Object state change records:
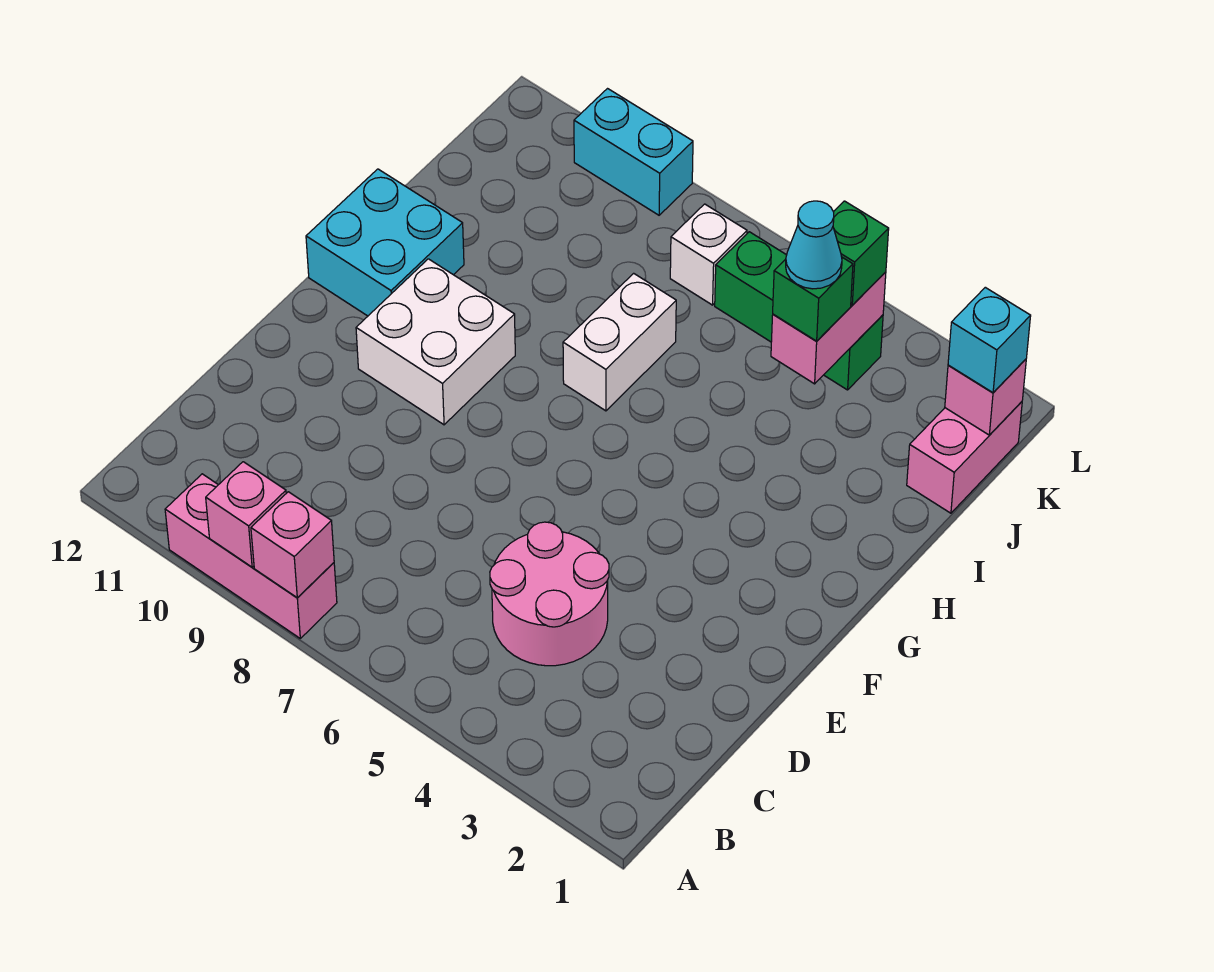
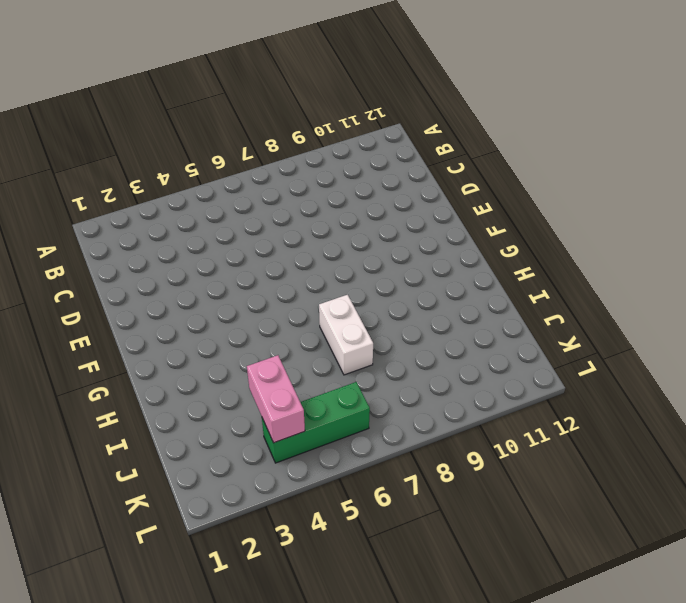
none -> pink brick A8:A10 level 1
none -> pink round brick C4:D5 level 1
none -> white brick F9:G10 level 1

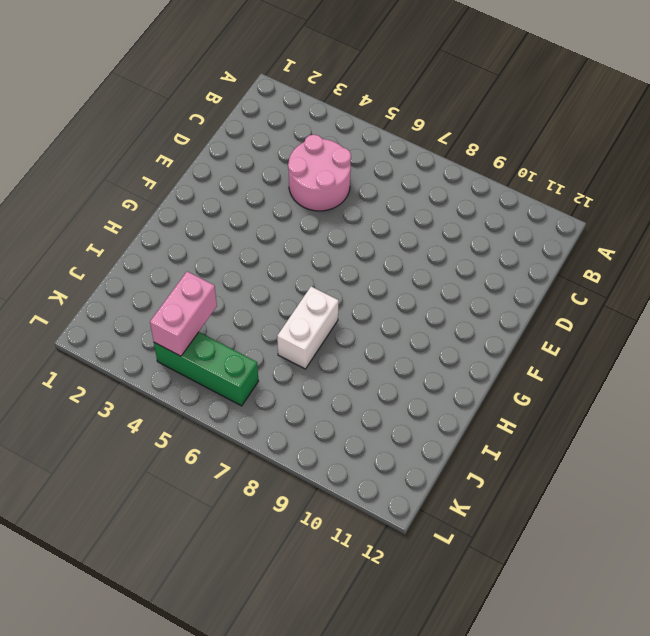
none -> pink brick A8:A10 level 1
none -> white brick F9:G10 level 1
none -> cyan brick G11:H12 level 1

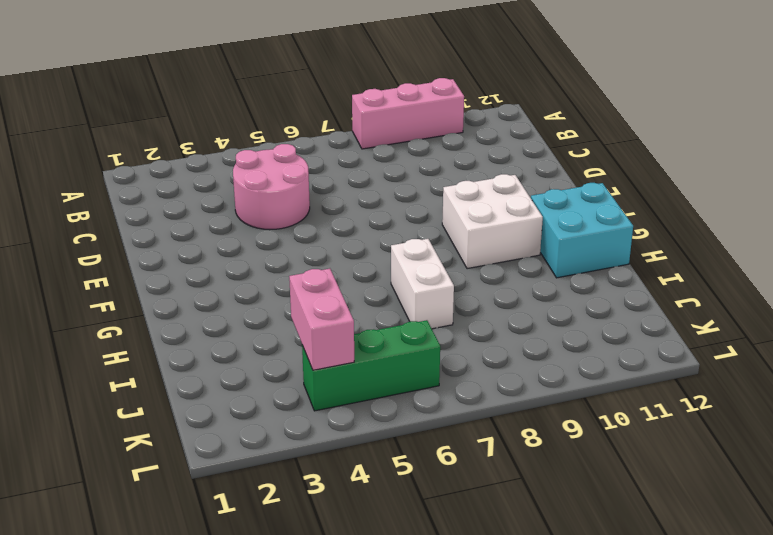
none -> pink brick J1:K1 level 1
none -> white brick K7 level 1
none -> cyan brick L9:L10 level 1

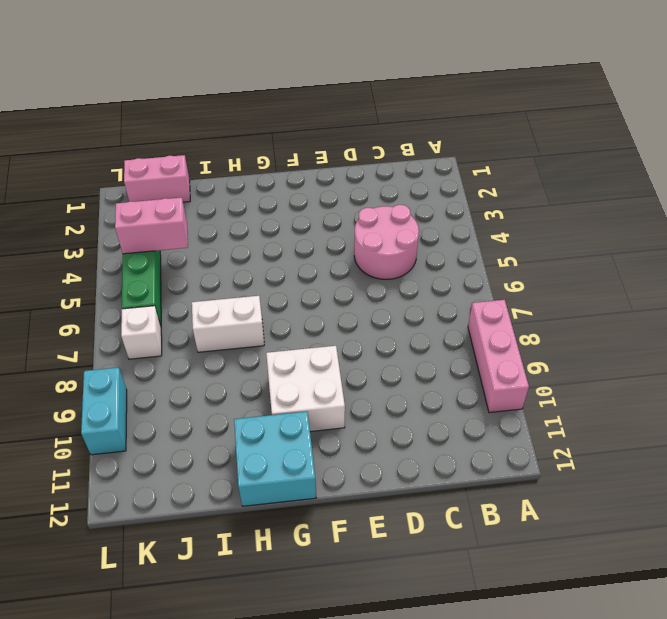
none -> pink brick A8 level 2
none -> pink brick A9 level 2
none -> pink brick K1 level 2

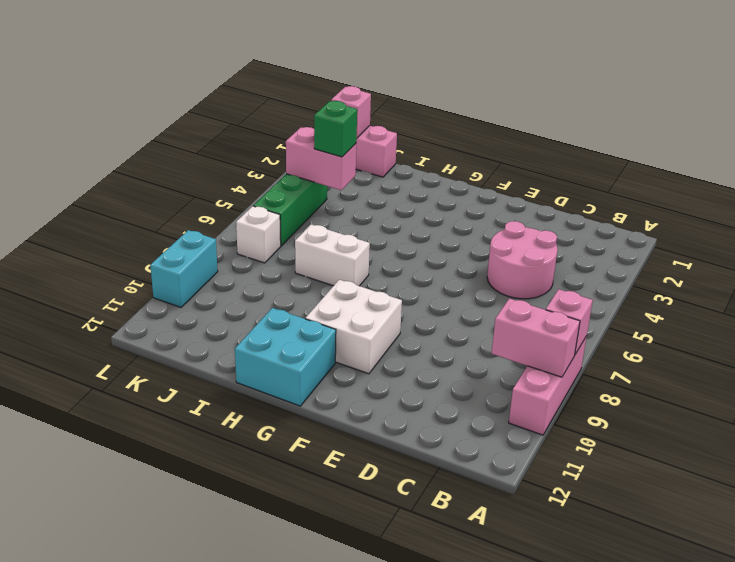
pink brick A9:B9 level 2 -> pink brick A9 level 2
none -> cyan brick K1 level 3
none -> green brick K4 level 3
none -> cyan cone J4 level 4

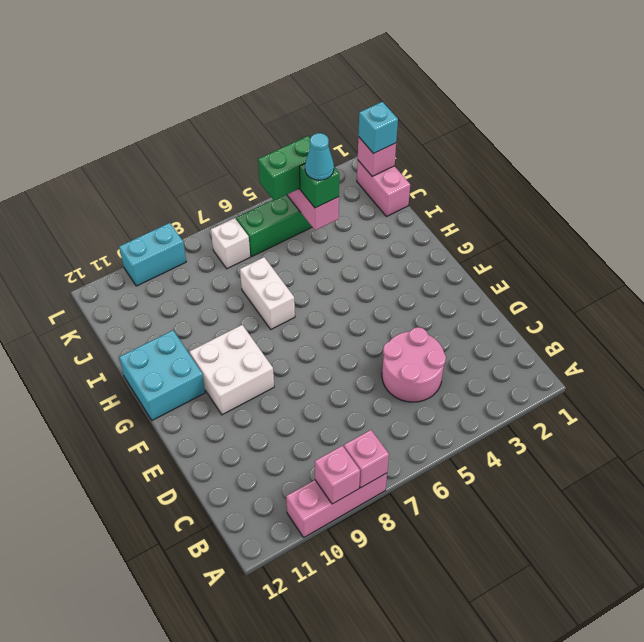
green brick K4:K5 level 3 -> green brick K4 level 3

### Task item
Print the data exactly, from its first line to the line containing "none -> white brick K7 level 1", both included. Omit the pictures.

### Reply to the exercise
none -> pink brick A8:A10 level 1
none -> pink round brick C4:D5 level 1
none -> white brick F9:G10 level 1

none -> pink brick A8:A10 level 1
none -> white brick F9:G10 level 1
none -> cyan brick G11:H12 level 1

none -> pink brick J1:K1 level 1
none -> white brick K7 level 1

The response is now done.